**EXERCISE BRIEF:**
Find the line that contains "(385, 529) = (443, 260): brown". Output it and every line after it to the end of the records, exactly as they appear.

<<<<

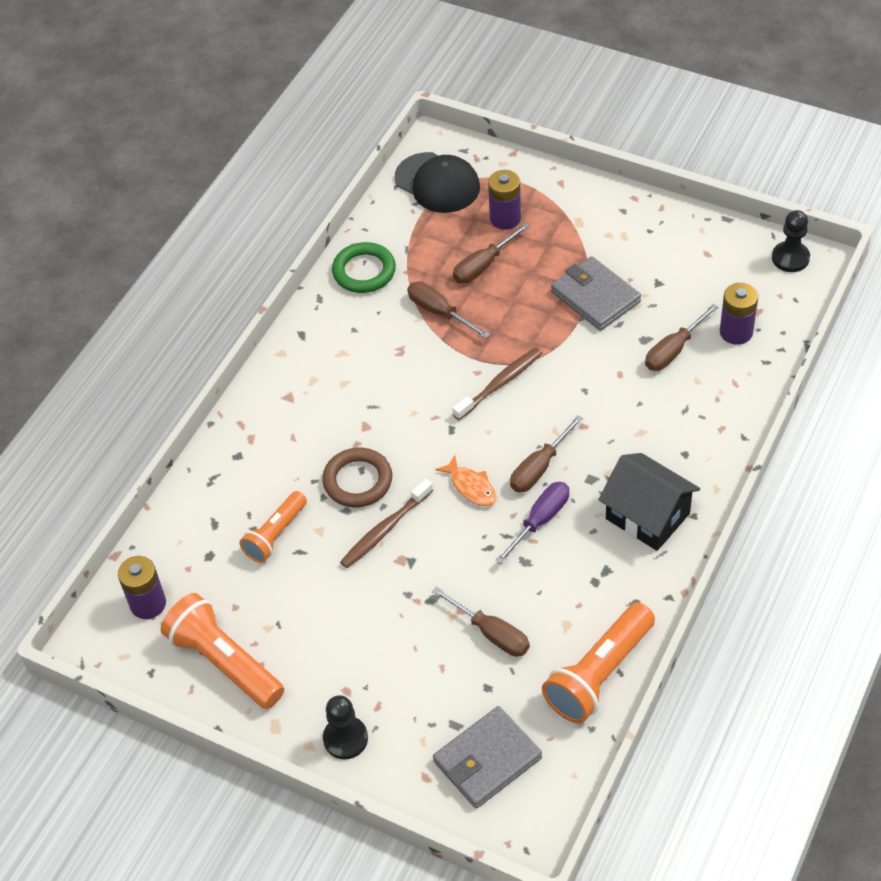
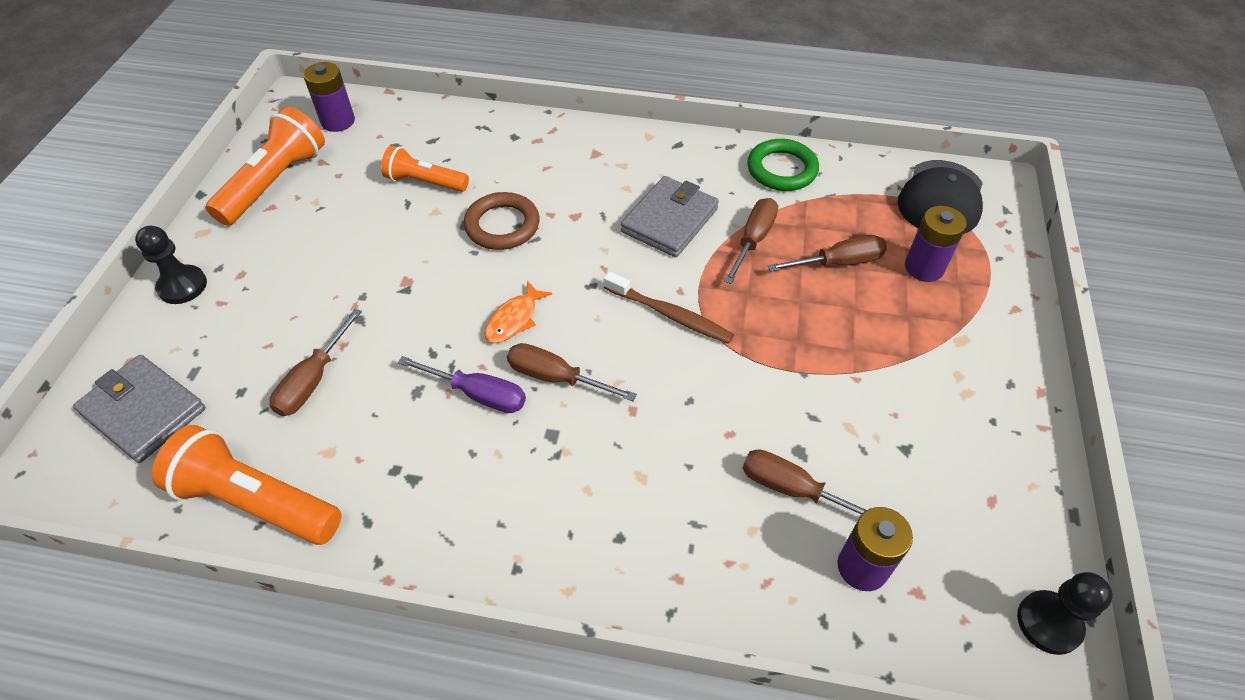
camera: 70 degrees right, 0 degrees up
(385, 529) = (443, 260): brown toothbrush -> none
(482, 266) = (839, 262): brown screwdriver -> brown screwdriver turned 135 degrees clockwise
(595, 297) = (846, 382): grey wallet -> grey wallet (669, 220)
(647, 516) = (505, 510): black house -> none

>>>>

**EXERCISE OUTPUT:**
(385, 529) = (443, 260): brown toothbrush -> none
(482, 266) = (839, 262): brown screwdriver -> brown screwdriver turned 135 degrees clockwise
(595, 297) = (846, 382): grey wallet -> grey wallet (669, 220)
(647, 516) = (505, 510): black house -> none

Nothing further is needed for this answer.